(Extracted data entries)
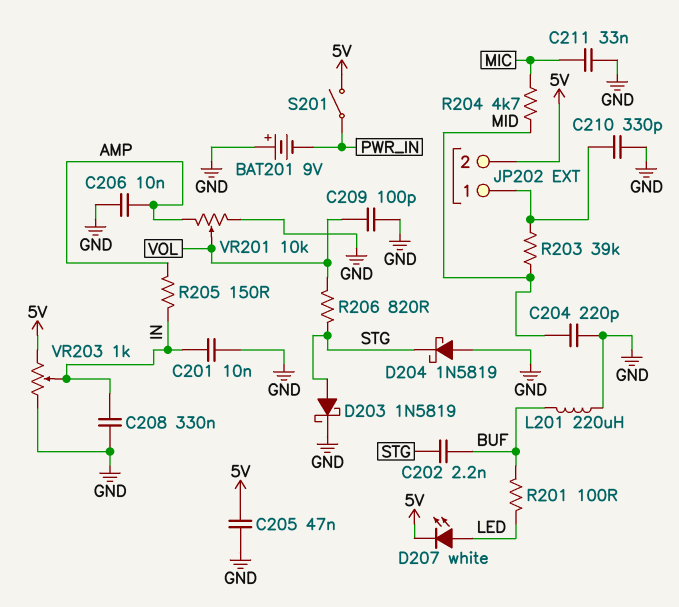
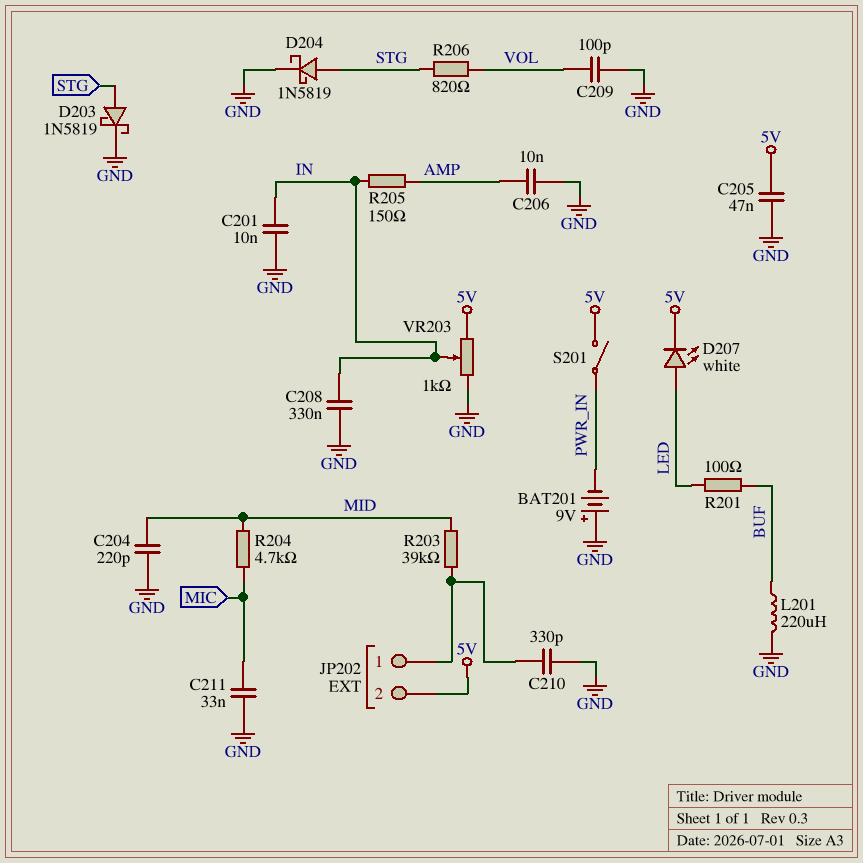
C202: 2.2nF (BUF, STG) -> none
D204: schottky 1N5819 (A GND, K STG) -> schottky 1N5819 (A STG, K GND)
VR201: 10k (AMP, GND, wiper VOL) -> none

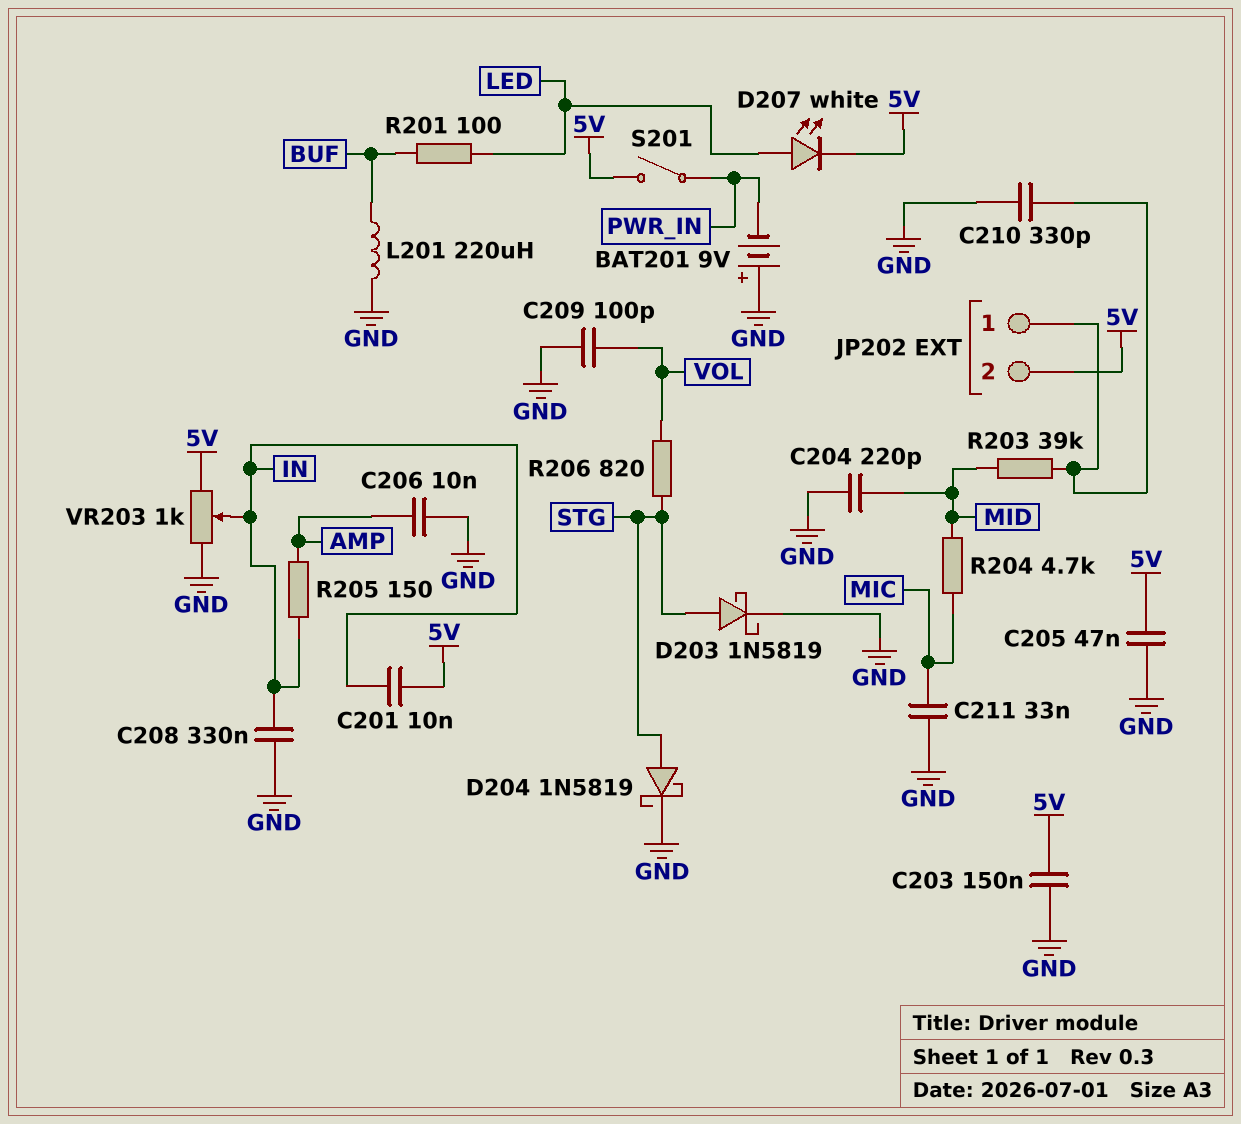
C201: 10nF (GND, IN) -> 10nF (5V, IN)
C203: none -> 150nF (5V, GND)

ACTION ITEM
Return every record exactly, without the pictures.

ANSWER TO THIS TASK
C202: 2.2nF (BUF, STG) -> none
D204: schottky 1N5819 (A GND, K STG) -> schottky 1N5819 (A STG, K GND)
VR201: 10k (AMP, GND, wiper VOL) -> none

C201: 10nF (GND, IN) -> 10nF (5V, IN)
C203: none -> 150nF (5V, GND)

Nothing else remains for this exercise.